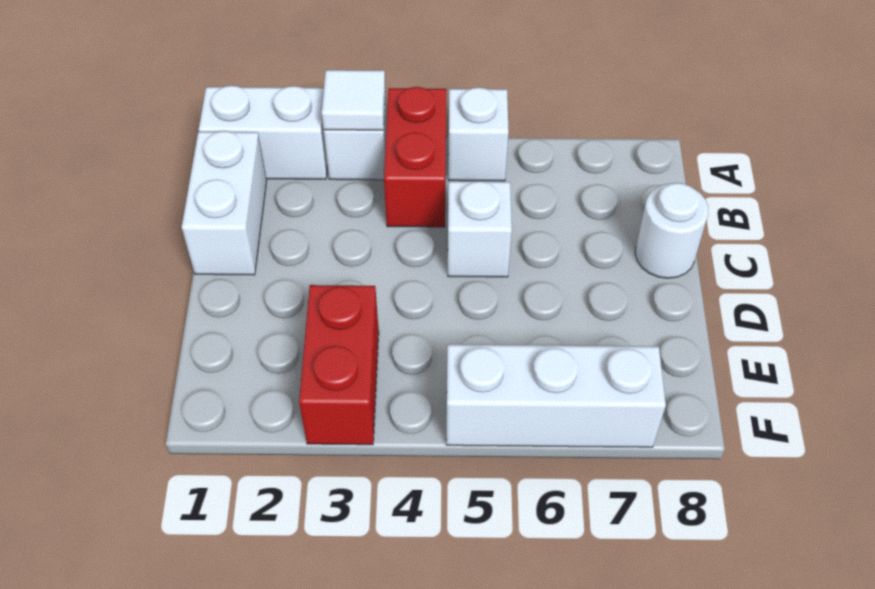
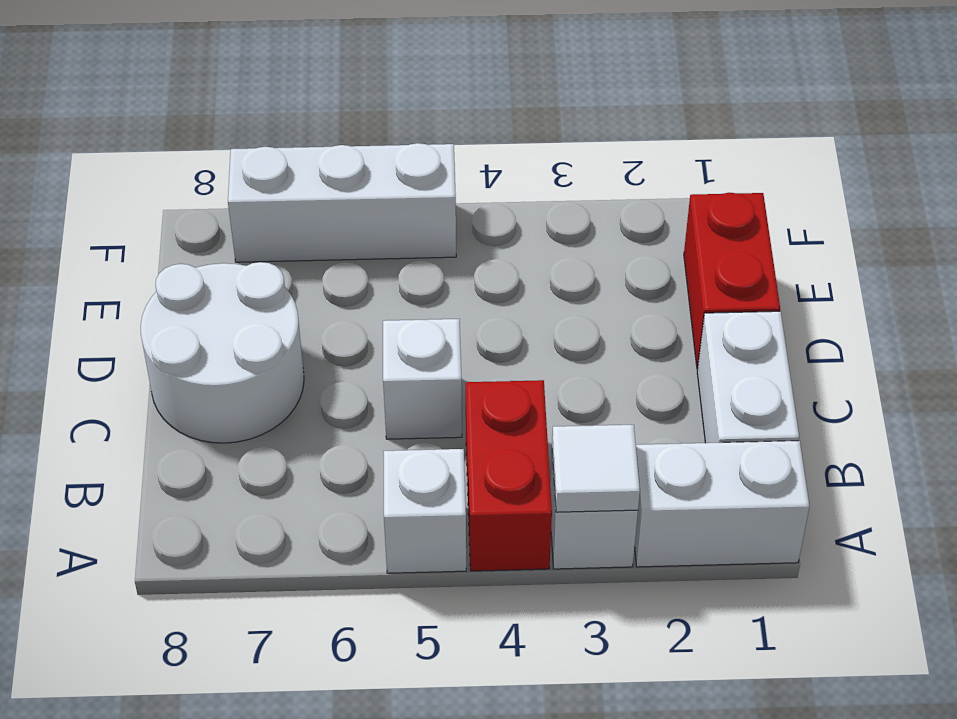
white round brick C8 level 1 -> white round brick C7:D8 level 1
red brick E3:F3 level 1 -> red brick D1:E1 level 1

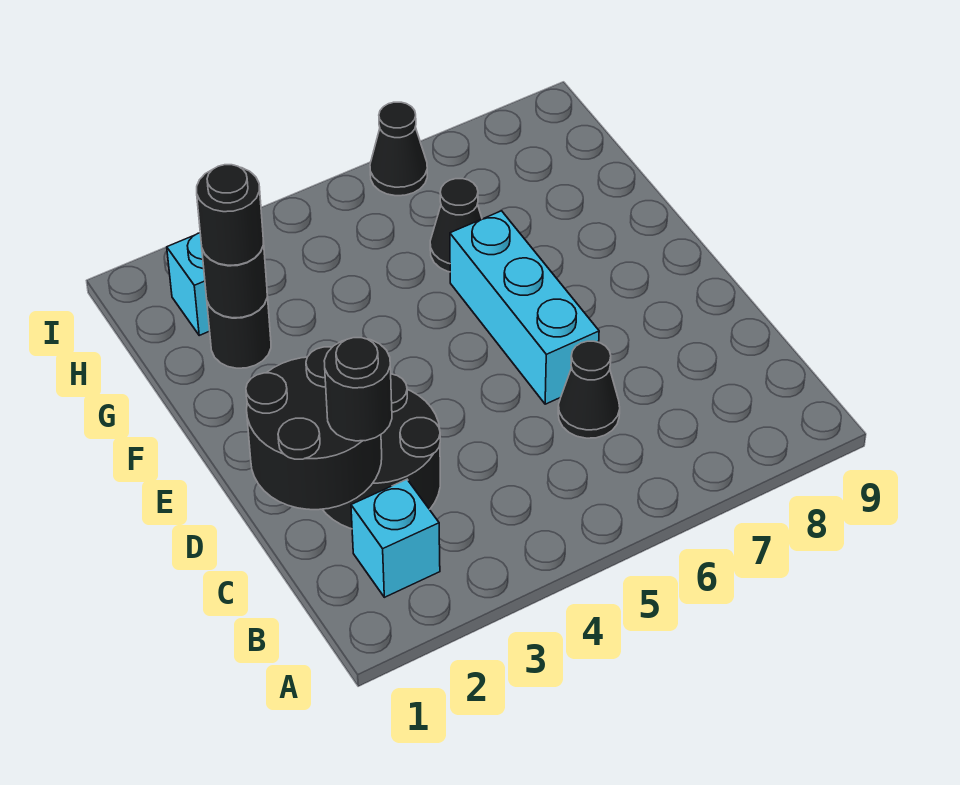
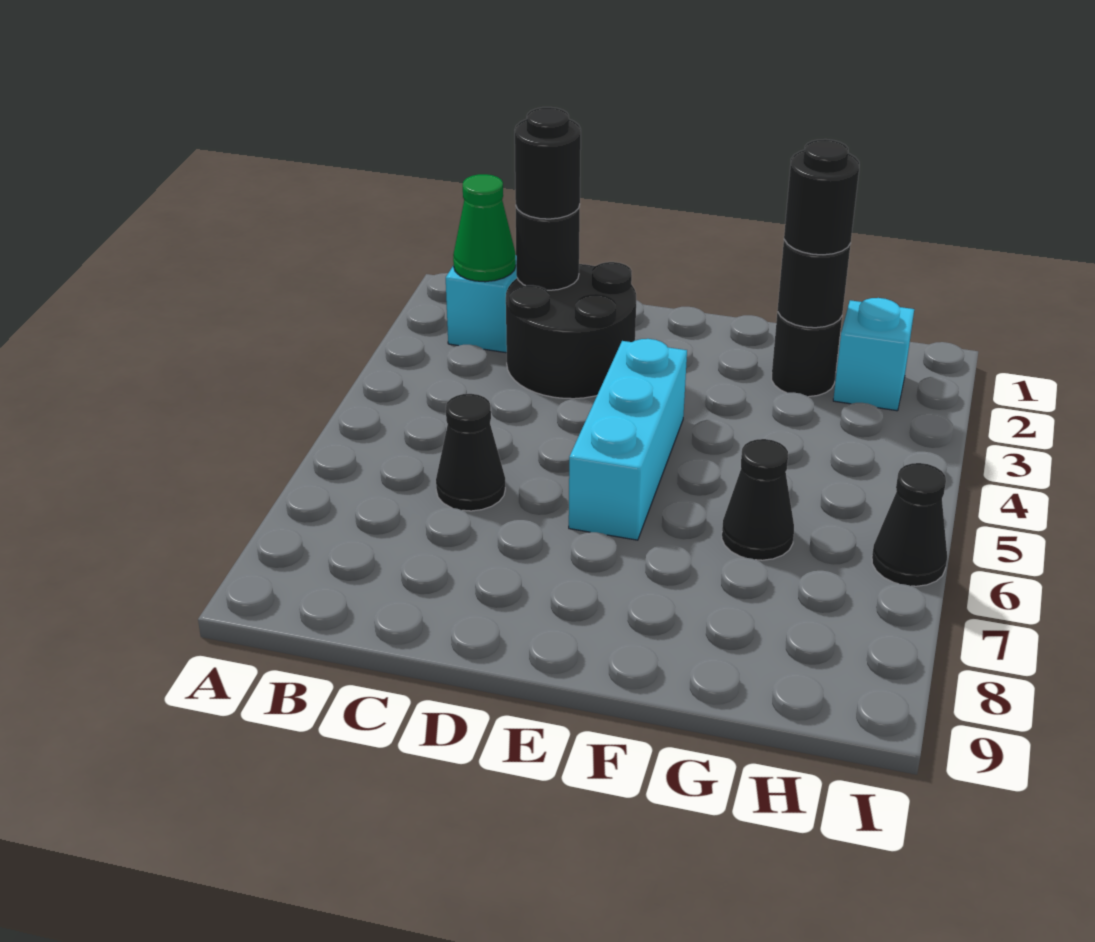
none -> green cone B2 level 2
black round brick C1:D2 level 2 -> black round brick C2 level 2
cyan brick D6:F6 level 1 -> cyan brick E4:E6 level 1

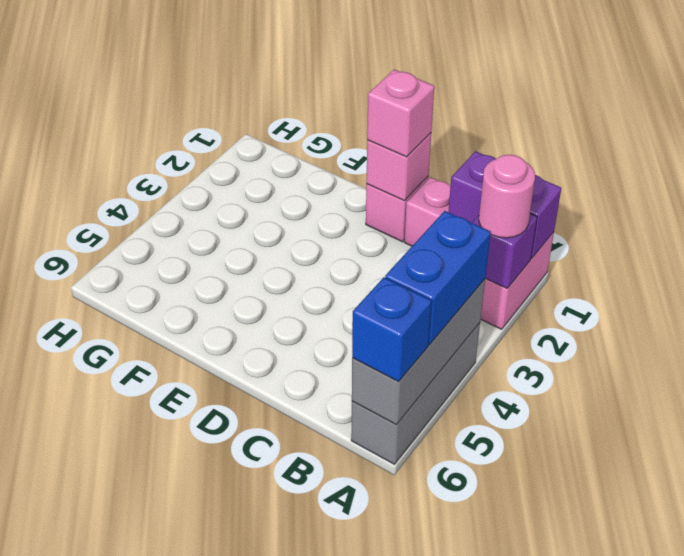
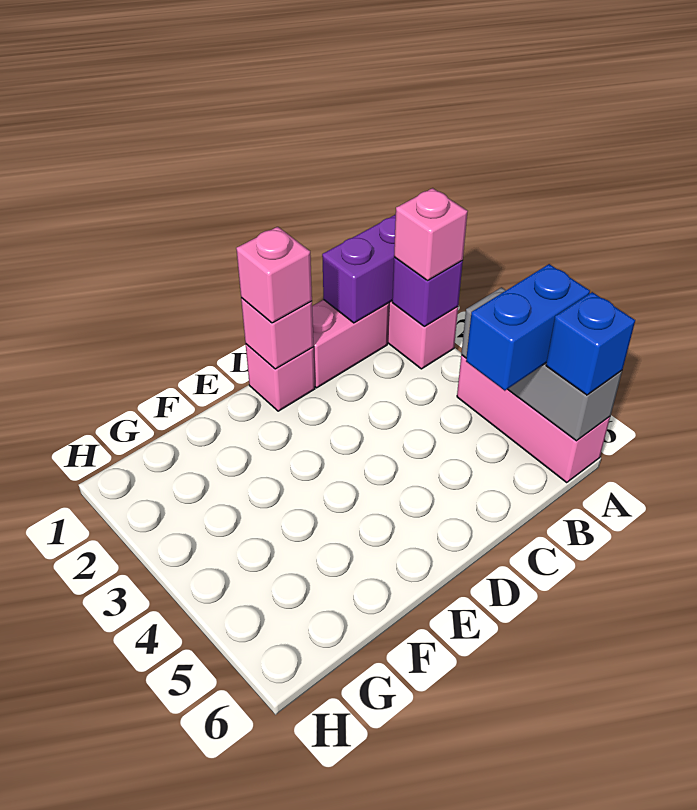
pink round brick A2 level 3 -> pink brick A2 level 3
grey brick A4:A6 level 1 -> pink brick A4:A6 level 1
blue brick A4:A5 level 3 -> blue brick A5:B5 level 3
---
● BRIEF
Only the lines from the one holding "red brick E3:F3" through the end of the data are to be printed, exactly as they stand and with no pictures.

● WRITTEN ANSWER
red brick E3:F3 level 1 -> red brick D1:E1 level 1

none -> green cone B2 level 2
black round brick C1:D2 level 2 -> black round brick C2 level 2
cyan brick D6:F6 level 1 -> cyan brick E4:E6 level 1

pink round brick A2 level 3 -> pink brick A2 level 3
grey brick A4:A6 level 1 -> pink brick A4:A6 level 1
blue brick A4:A5 level 3 -> blue brick A5:B5 level 3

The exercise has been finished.